==== Information ====
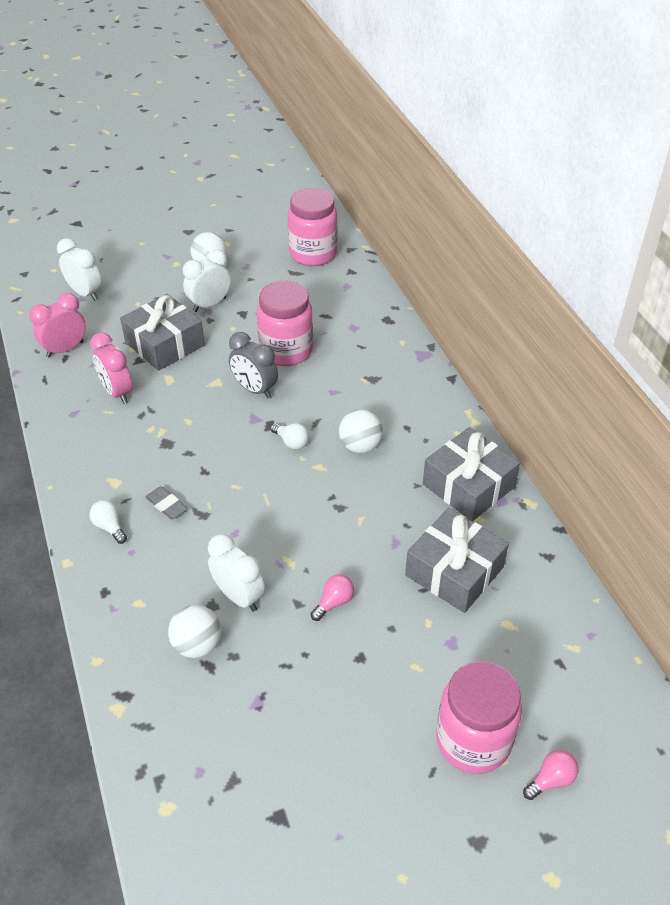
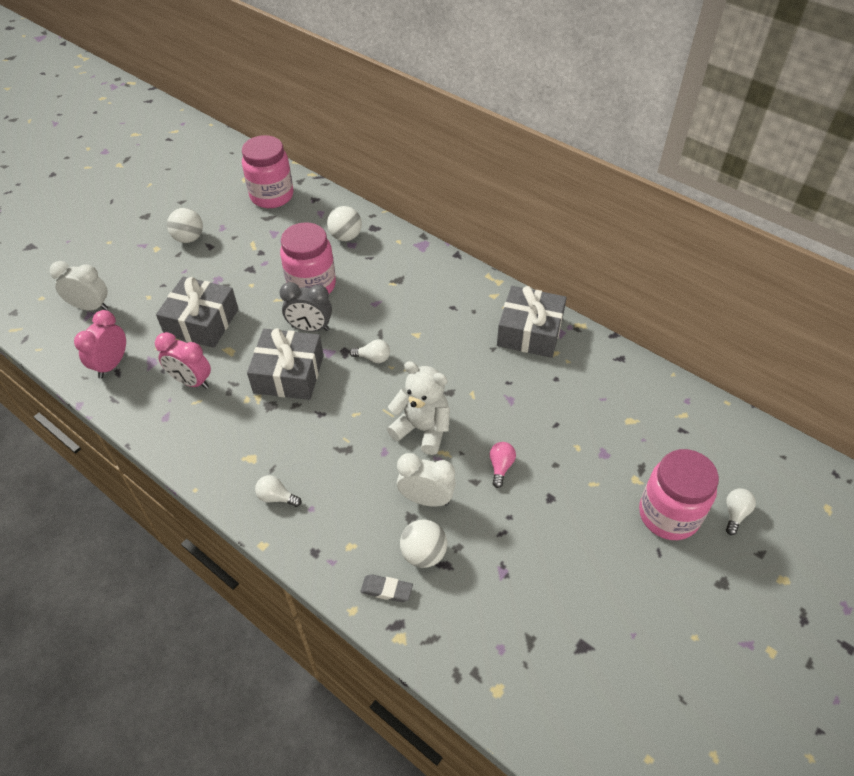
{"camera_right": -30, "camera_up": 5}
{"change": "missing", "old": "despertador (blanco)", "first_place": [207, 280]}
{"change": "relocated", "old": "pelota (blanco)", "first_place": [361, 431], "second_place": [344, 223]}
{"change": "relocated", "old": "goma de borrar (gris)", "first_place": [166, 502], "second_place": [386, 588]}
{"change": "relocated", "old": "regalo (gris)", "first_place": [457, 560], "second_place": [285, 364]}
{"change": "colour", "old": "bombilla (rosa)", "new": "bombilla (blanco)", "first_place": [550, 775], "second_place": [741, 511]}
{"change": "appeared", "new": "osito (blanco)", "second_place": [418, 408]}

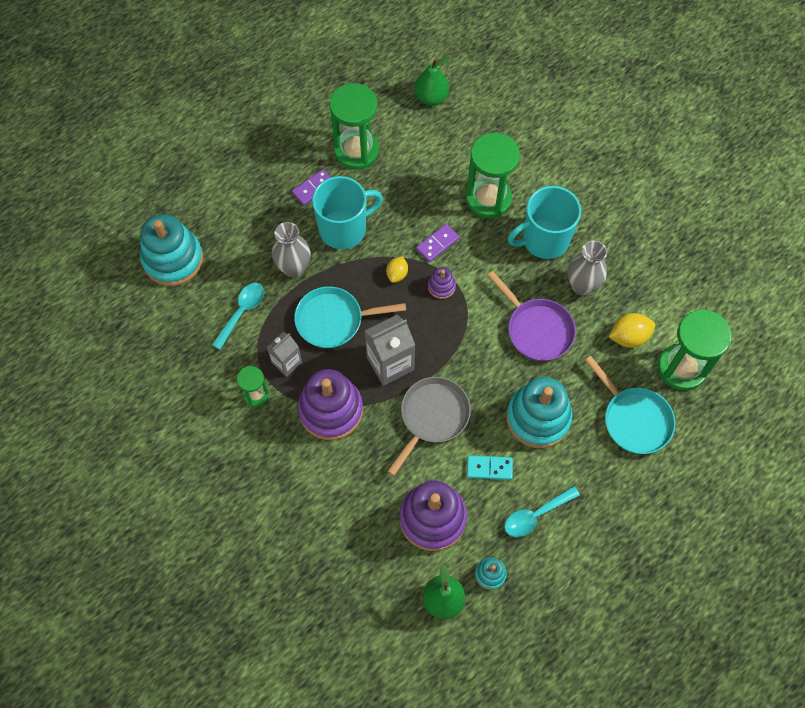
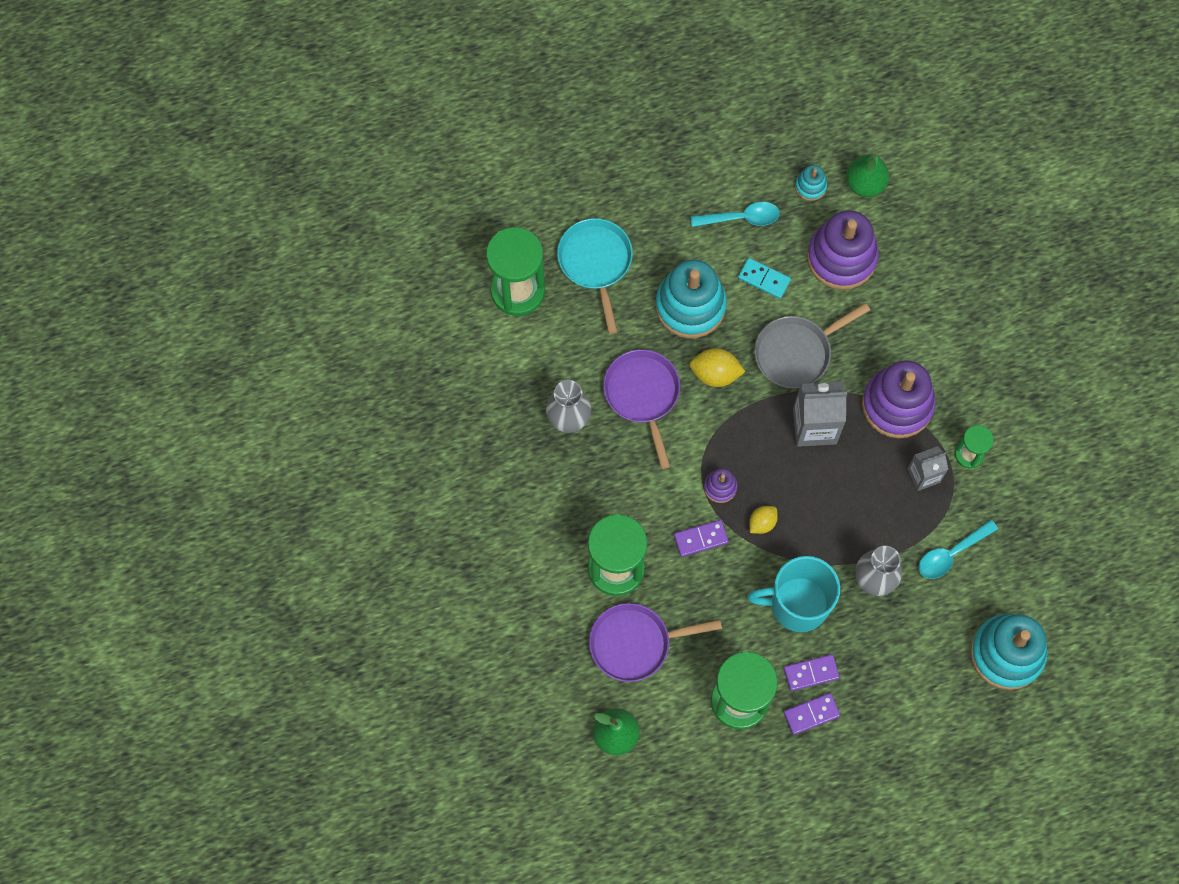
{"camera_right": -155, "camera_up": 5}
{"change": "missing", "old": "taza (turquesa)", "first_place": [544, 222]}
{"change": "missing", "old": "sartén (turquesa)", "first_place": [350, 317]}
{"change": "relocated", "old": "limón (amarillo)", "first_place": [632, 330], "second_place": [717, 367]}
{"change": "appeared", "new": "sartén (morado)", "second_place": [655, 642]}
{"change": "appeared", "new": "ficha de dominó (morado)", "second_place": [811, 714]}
====
Please return all lines above in which the string "gris" is found.

● **Task result**
{"change": "relocated", "old": "goma de borrar (gris)", "first_place": [166, 502], "second_place": [386, 588]}
{"change": "relocated", "old": "regalo (gris)", "first_place": [457, 560], "second_place": [285, 364]}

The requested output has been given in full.